** What the task asks **
From the listing below, tally the lines that include "AGND". Return only the total.

########

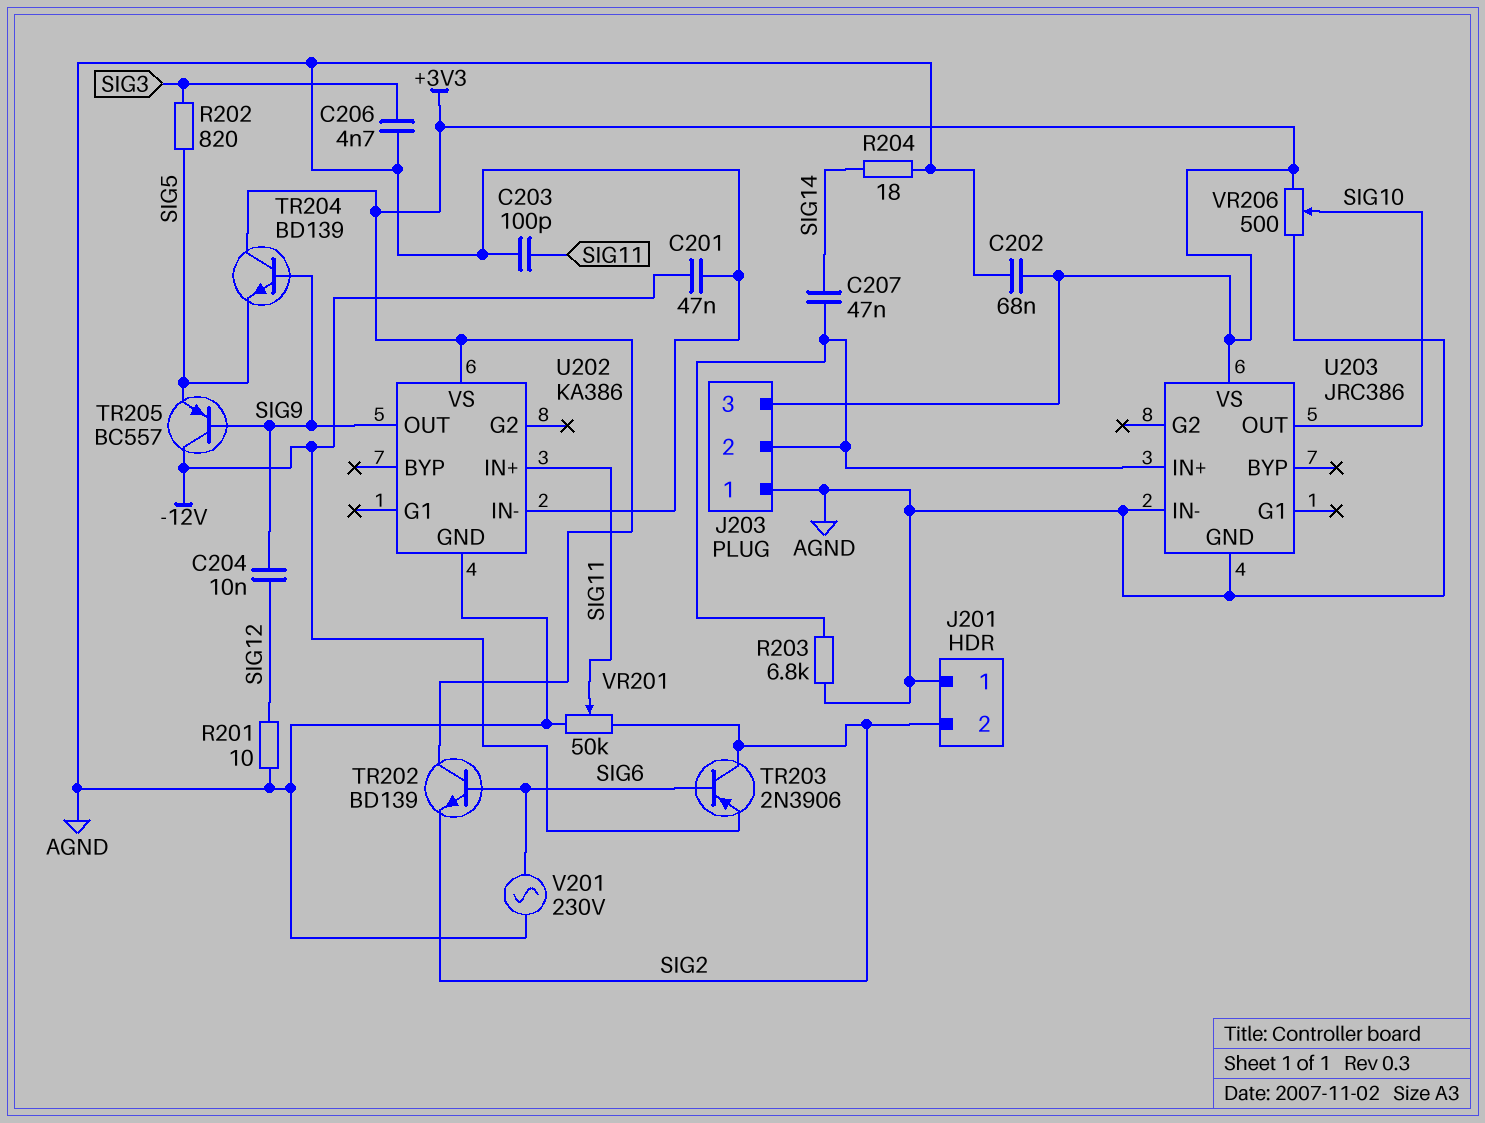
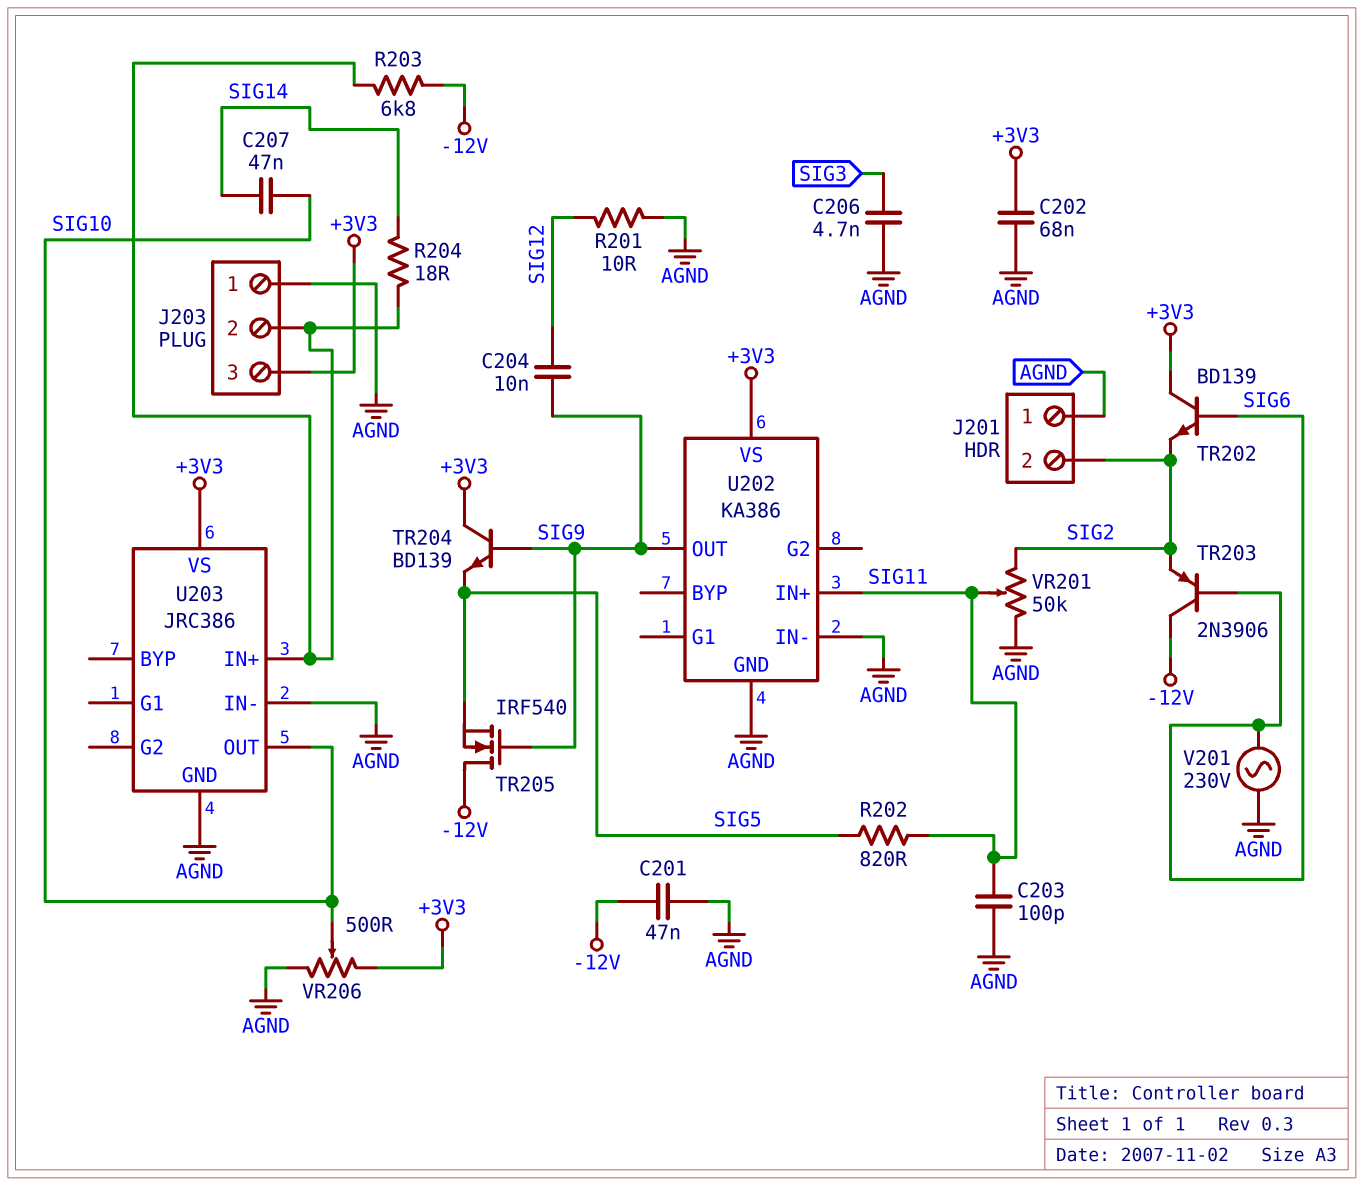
C207: 47nF (J203/2, SIG14) -> 47nF (SIG10, SIG14)
R202: 820 (SIG3, SIG5) -> 820 (SIG5, SIG11)
R203: 6.8k (AGND, J203/2) -> 6.8k (-12V, J203/2)
R204: 18 (AGND, SIG14) -> 18 (J203/2, SIG14)
TR203: PNP 2N3906 (B SIG6, C SIG2, E -12V) -> PNP 2N3906 (B SIG6, C -12V, E SIG2)
TR205: PNP BC557 (B SIG9, C -12V, E SIG5) -> NMOS IRF540 (G SIG9, D -12V, S SIG5)

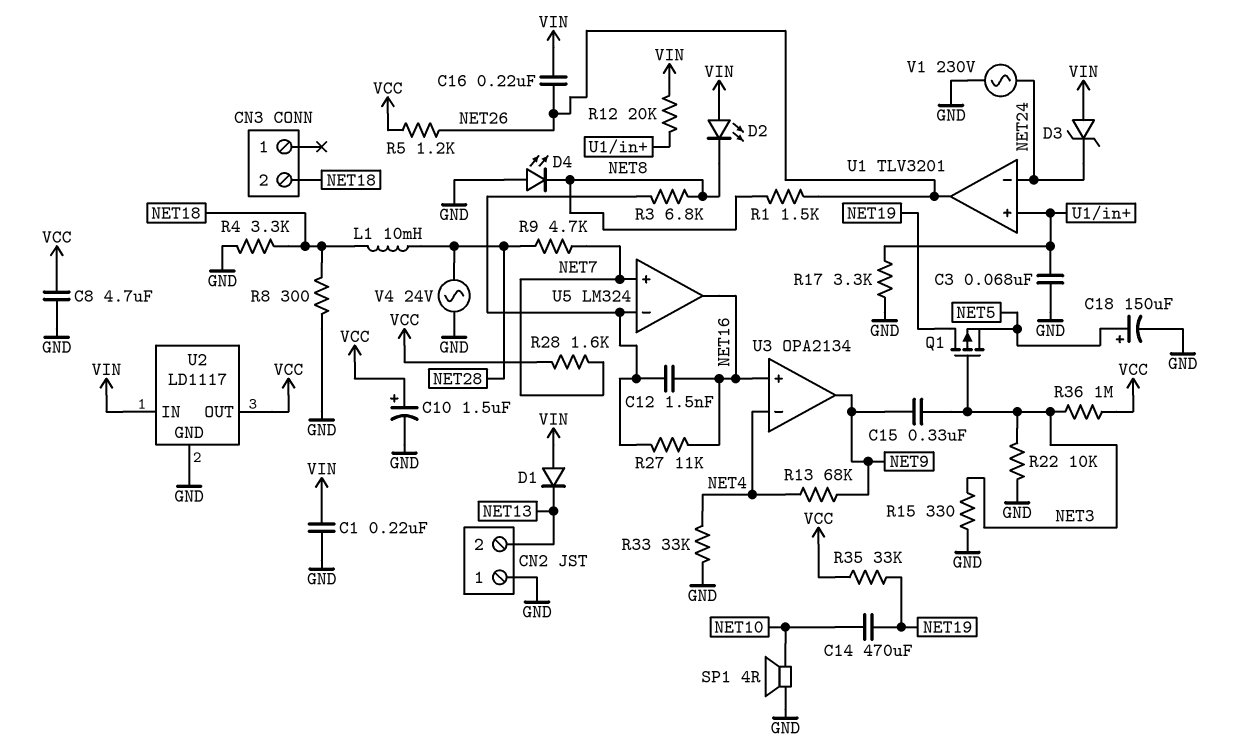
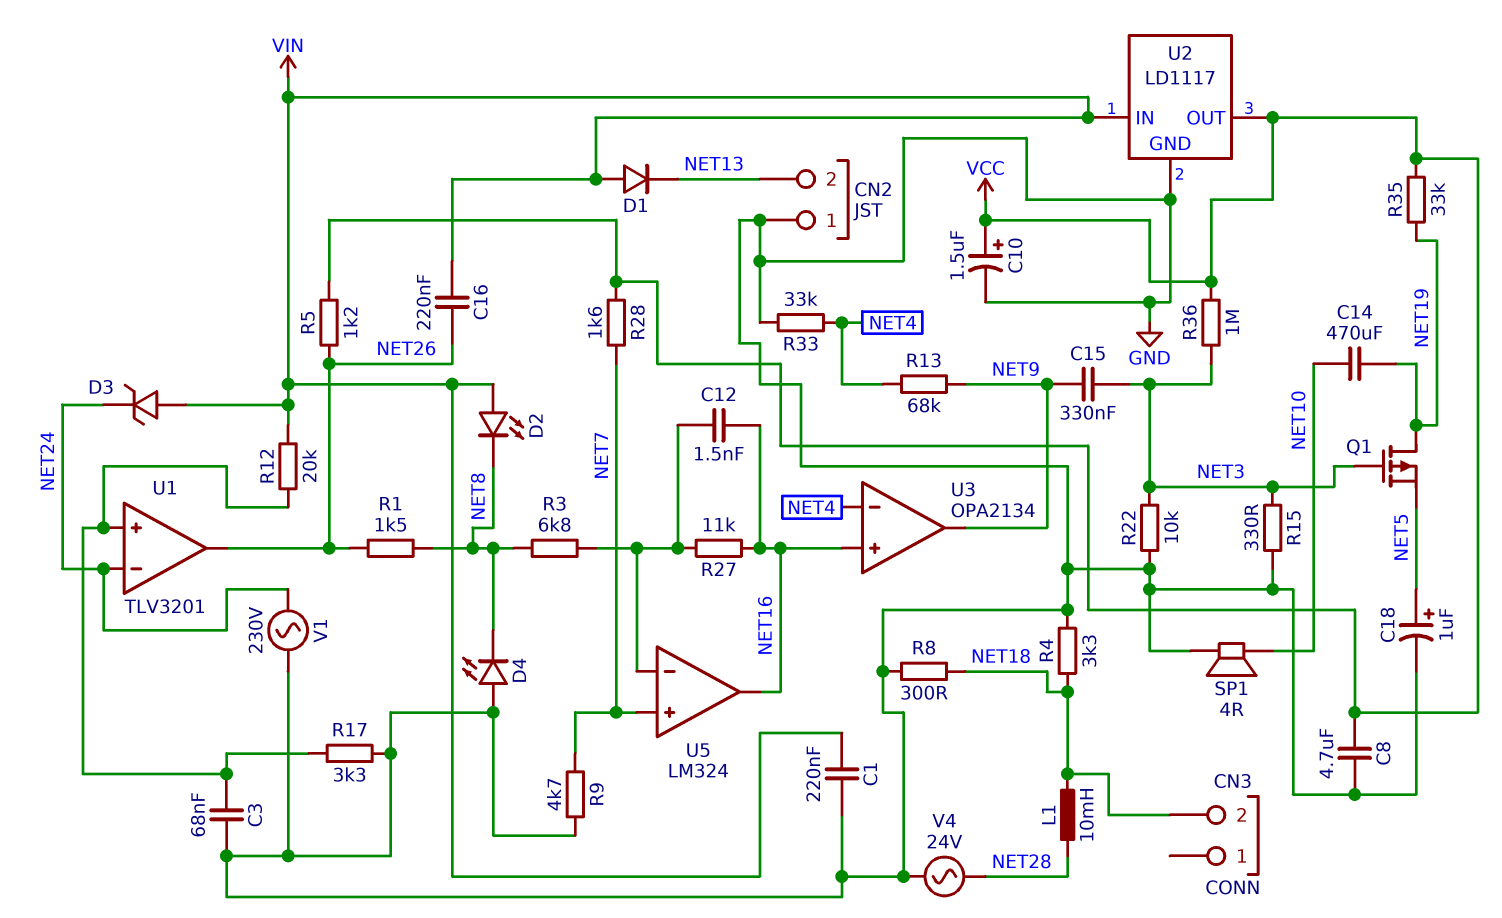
C18: 150uF (plus NET5, minus GND) -> 1uF (plus NET5, minus GND)
R9: 4.7k (NET7, NET28) -> 4.7k (GND, NET7)

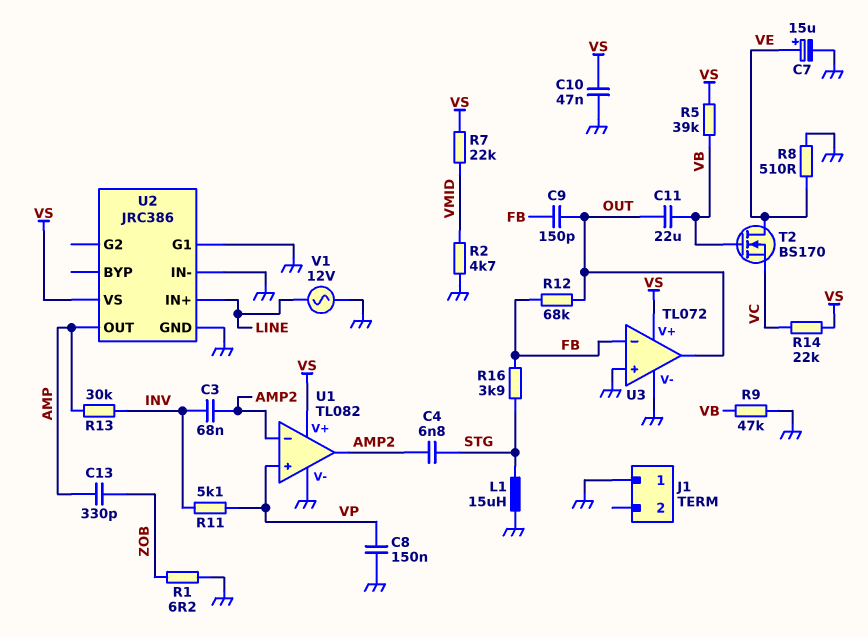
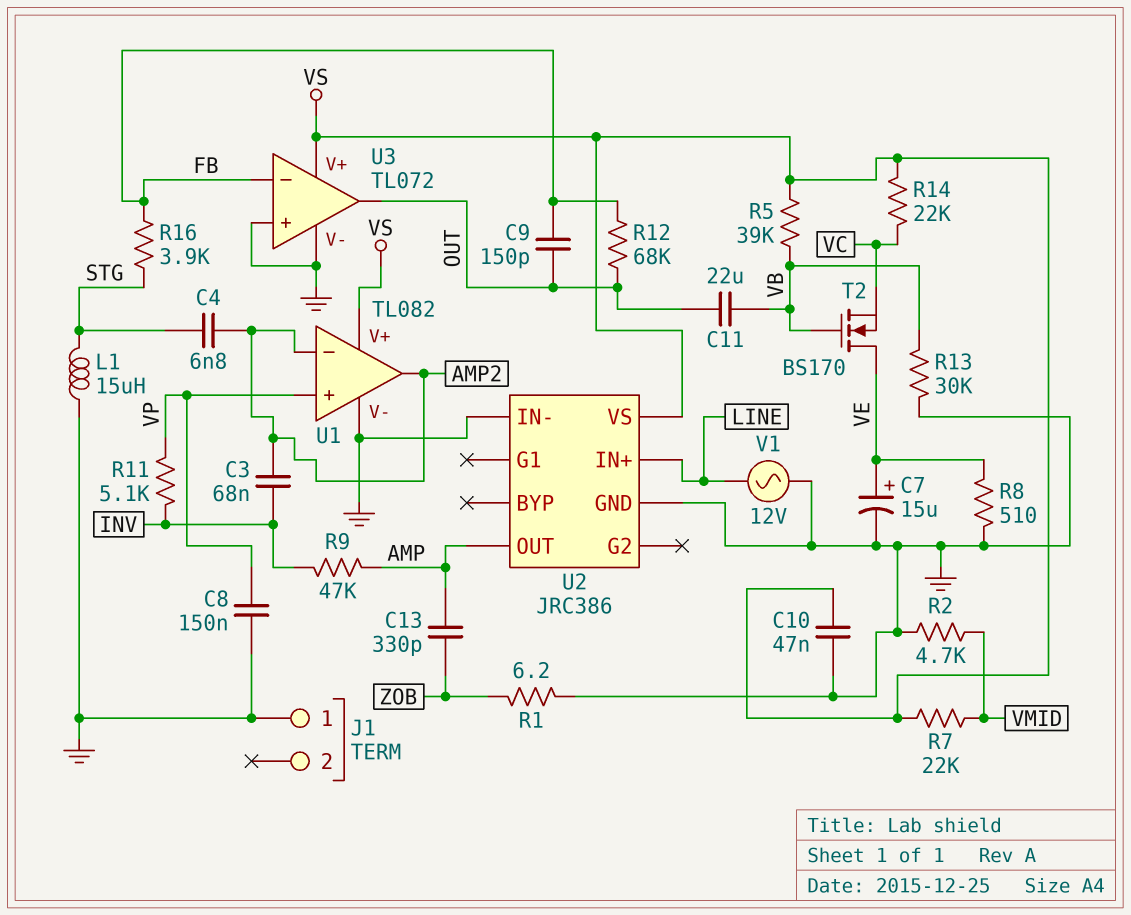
R9: 47k (GND, VB) -> 47k (AMP, INV)
R13: 30k (AMP, INV) -> 30k (GND, VB)
U2 pin G1: GND -> none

########

** Problem solution **
2